» **Work instructions**
Your answer is a copy of every line in the records where "hourglass" appears.

****************

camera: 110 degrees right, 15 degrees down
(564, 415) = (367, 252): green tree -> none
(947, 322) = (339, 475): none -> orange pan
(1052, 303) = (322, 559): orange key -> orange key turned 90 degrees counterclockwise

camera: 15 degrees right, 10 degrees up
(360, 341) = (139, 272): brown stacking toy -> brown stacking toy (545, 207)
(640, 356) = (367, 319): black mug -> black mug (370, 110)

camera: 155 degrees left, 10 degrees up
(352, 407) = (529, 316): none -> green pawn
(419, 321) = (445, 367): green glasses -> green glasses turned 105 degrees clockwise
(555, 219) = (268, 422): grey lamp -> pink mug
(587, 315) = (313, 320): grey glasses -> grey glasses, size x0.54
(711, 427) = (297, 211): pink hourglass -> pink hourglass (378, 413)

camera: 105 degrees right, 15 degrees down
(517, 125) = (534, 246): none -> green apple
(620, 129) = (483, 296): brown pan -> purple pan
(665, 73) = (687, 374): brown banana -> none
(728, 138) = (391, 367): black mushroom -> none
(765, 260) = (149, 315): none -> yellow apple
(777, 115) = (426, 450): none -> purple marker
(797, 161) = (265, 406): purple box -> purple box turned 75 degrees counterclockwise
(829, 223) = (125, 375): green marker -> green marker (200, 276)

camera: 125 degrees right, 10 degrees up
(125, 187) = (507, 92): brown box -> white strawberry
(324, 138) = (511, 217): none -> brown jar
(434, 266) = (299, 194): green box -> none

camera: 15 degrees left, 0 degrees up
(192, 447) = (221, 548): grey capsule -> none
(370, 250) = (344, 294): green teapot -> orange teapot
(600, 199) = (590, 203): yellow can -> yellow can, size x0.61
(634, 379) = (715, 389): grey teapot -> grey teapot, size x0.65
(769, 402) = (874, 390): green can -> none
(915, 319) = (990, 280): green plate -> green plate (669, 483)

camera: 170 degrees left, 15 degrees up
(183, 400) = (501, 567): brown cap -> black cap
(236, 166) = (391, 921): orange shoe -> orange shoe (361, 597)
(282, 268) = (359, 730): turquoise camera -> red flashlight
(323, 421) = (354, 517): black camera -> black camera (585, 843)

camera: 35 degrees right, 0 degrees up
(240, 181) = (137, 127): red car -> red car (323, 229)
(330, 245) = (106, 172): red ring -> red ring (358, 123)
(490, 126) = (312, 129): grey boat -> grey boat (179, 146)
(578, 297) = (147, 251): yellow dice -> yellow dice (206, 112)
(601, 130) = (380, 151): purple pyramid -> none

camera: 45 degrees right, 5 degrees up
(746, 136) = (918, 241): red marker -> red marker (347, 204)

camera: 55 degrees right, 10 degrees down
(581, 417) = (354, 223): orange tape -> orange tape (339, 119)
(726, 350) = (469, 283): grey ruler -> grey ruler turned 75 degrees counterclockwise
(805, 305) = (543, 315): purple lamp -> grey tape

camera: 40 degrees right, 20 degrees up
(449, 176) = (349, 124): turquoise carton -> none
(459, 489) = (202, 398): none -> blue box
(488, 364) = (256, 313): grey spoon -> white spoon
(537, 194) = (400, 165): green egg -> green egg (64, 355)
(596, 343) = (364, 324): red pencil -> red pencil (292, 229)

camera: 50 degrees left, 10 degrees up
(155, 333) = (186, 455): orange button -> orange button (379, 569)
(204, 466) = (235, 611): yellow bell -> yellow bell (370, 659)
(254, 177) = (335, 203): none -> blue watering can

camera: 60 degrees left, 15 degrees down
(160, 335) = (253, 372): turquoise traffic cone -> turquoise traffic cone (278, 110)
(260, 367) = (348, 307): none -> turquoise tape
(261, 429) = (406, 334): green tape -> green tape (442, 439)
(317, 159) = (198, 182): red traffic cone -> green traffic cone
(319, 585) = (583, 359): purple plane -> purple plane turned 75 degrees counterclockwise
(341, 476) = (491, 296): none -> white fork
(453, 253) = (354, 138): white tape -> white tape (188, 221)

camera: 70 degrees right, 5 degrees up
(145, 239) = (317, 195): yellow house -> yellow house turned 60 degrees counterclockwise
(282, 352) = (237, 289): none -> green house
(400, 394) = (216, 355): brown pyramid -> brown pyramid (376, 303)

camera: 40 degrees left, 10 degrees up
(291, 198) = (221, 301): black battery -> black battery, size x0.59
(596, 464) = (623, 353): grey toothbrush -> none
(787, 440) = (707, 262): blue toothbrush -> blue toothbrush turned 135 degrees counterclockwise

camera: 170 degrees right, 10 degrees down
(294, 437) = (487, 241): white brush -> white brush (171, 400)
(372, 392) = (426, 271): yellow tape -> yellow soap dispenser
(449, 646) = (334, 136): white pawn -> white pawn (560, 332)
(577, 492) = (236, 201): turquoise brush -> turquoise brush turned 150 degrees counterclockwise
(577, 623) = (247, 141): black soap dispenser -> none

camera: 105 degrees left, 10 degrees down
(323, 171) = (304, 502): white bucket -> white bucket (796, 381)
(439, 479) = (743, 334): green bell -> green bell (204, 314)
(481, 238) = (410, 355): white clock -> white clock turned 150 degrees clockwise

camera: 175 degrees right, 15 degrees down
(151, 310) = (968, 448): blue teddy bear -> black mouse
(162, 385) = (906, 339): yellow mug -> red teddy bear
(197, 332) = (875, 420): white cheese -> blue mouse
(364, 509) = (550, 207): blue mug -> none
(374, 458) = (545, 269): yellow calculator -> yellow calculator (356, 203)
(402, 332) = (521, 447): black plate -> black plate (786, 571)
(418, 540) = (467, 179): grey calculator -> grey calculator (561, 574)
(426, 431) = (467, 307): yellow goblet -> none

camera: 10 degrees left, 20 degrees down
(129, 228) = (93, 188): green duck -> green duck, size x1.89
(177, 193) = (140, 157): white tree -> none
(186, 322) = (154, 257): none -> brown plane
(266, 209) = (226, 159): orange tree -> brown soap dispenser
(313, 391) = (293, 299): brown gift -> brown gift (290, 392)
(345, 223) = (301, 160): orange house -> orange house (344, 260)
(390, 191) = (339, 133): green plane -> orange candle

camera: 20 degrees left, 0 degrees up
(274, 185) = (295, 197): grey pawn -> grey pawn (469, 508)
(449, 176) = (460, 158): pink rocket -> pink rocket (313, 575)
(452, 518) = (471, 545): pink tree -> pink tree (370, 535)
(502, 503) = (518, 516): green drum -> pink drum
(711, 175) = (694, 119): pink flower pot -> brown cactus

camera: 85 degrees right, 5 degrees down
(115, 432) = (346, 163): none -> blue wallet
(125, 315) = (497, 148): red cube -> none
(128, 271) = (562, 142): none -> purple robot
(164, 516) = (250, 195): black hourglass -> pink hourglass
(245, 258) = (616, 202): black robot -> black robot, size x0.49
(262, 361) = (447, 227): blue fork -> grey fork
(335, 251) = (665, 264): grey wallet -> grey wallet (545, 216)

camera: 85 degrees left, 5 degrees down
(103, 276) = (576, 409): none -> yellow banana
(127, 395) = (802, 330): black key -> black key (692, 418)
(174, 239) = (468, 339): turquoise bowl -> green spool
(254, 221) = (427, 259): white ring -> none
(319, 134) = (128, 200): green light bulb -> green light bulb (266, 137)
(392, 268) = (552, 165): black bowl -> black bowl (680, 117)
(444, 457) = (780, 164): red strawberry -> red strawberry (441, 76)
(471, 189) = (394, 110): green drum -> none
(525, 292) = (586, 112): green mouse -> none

****************

» **Result of the task**
(711, 427) = (297, 211): pink hourglass -> pink hourglass (378, 413)
(164, 516) = (250, 195): black hourglass -> pink hourglass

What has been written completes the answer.